• WHAT IS NEEDED:
Find all lines in the records that include the word "VBAT", and copy them out.

::: RECORDS TO PROCESS :::

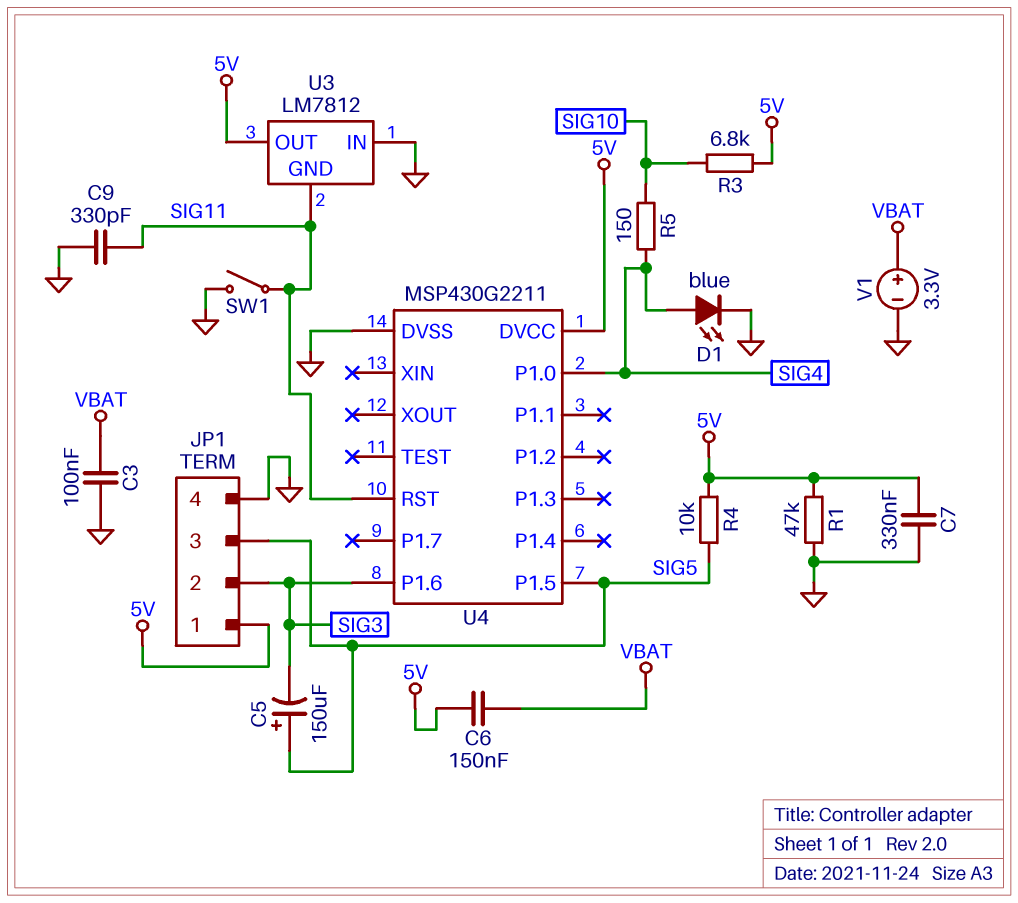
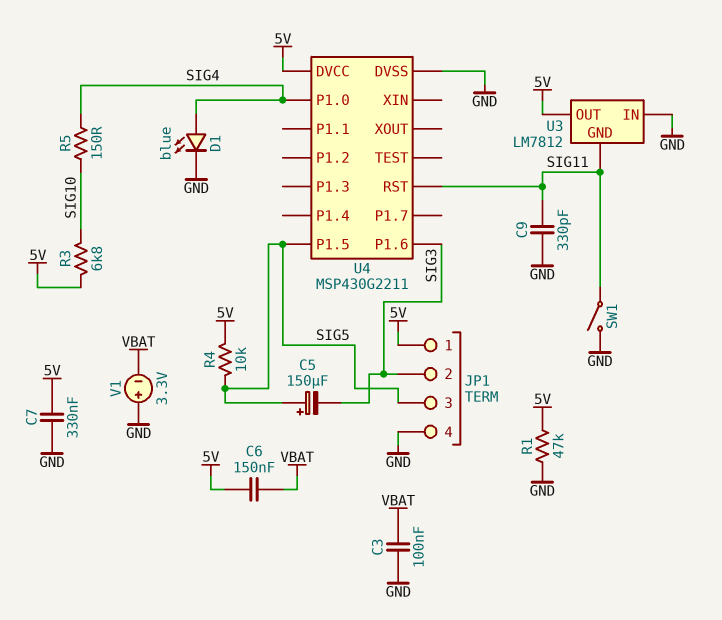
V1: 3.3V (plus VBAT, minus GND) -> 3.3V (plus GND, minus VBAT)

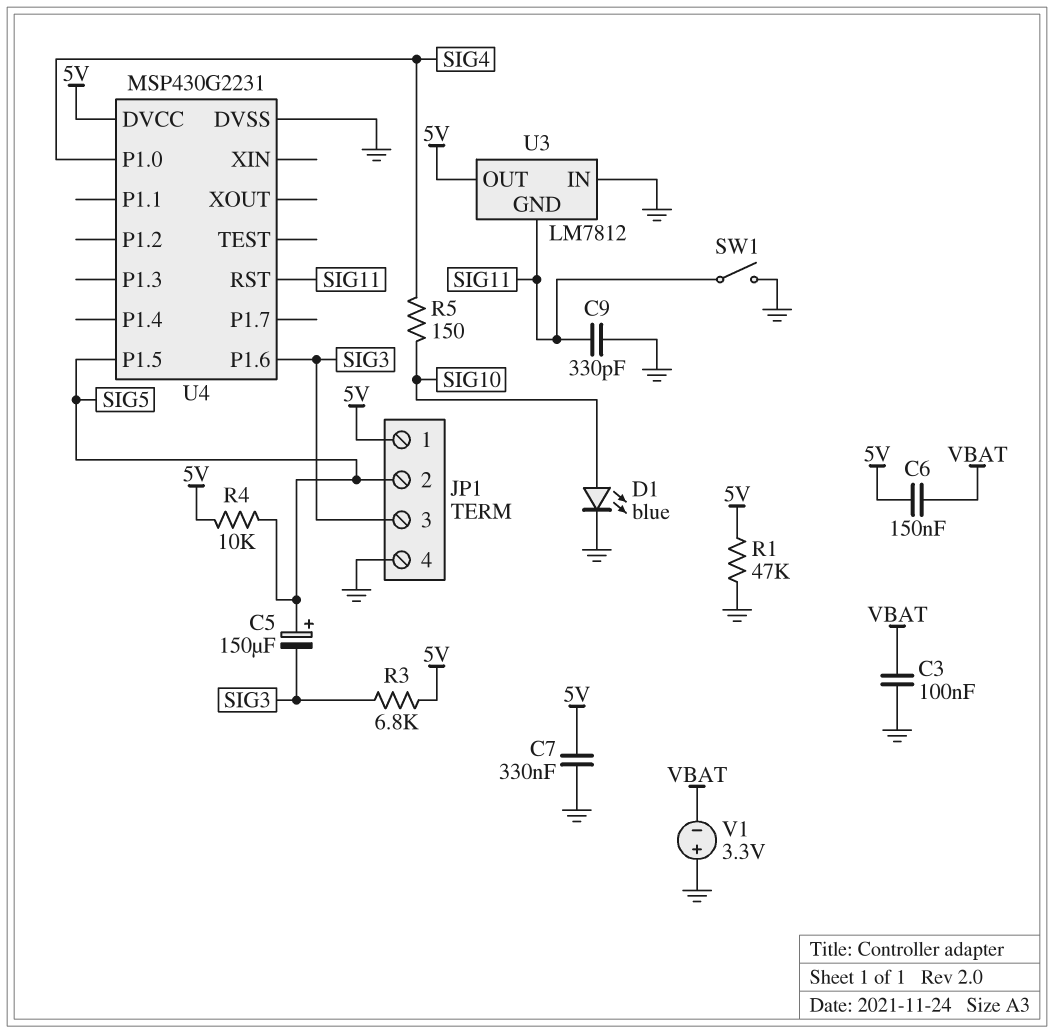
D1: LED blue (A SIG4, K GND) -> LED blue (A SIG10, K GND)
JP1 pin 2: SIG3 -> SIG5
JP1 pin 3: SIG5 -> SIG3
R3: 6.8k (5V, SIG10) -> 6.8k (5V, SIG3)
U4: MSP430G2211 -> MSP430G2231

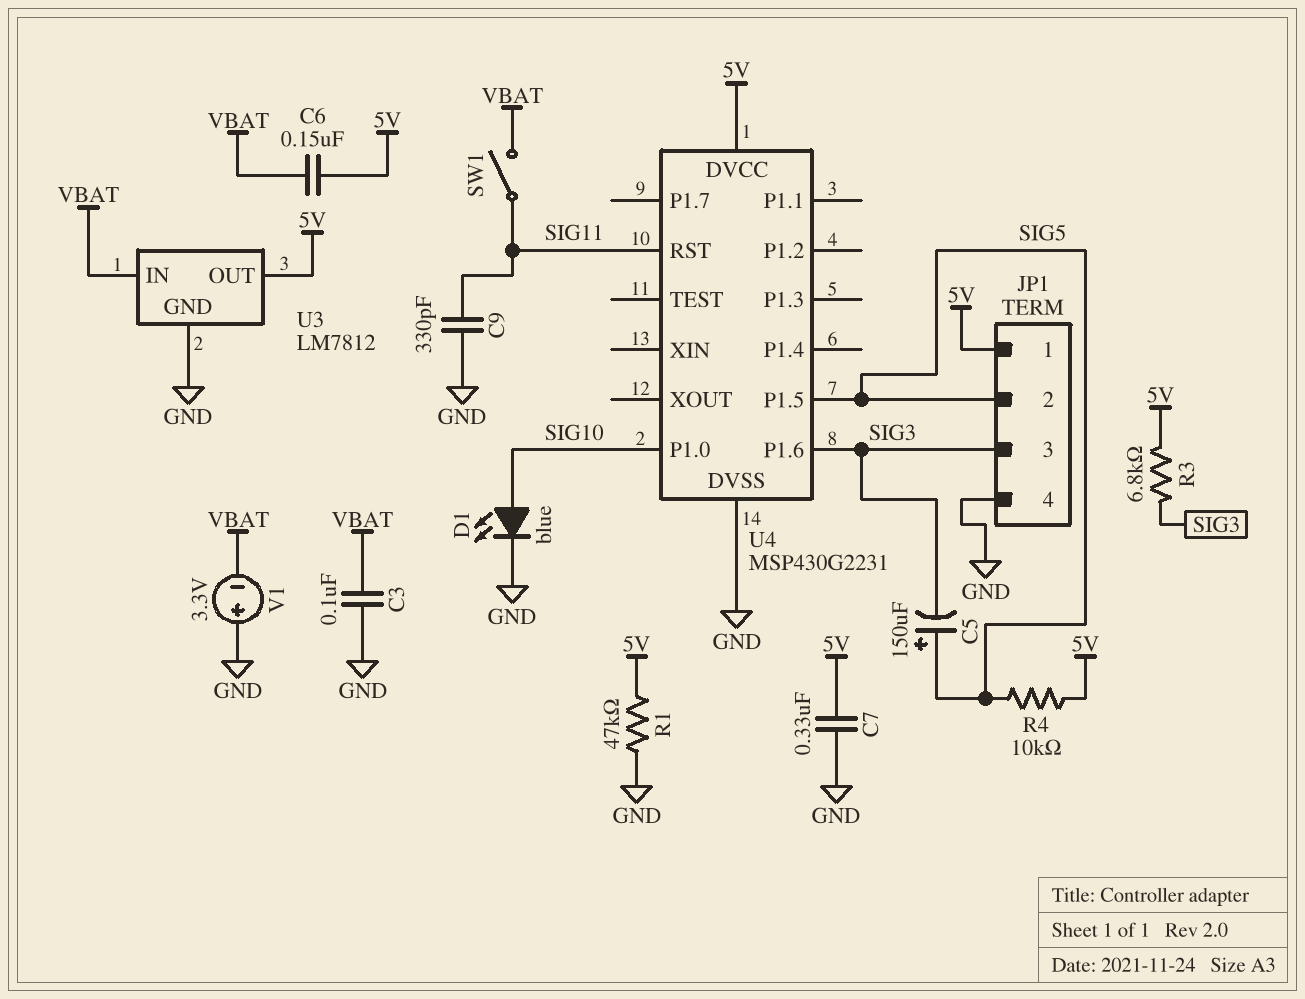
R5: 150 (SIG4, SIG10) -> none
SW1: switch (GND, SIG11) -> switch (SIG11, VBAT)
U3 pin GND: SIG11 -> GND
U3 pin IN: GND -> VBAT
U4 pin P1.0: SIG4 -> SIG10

:::

• EXERCISE ANSWER:
V1: 3.3V (plus VBAT, minus GND) -> 3.3V (plus GND, minus VBAT)
SW1: switch (GND, SIG11) -> switch (SIG11, VBAT)
U3 pin IN: GND -> VBAT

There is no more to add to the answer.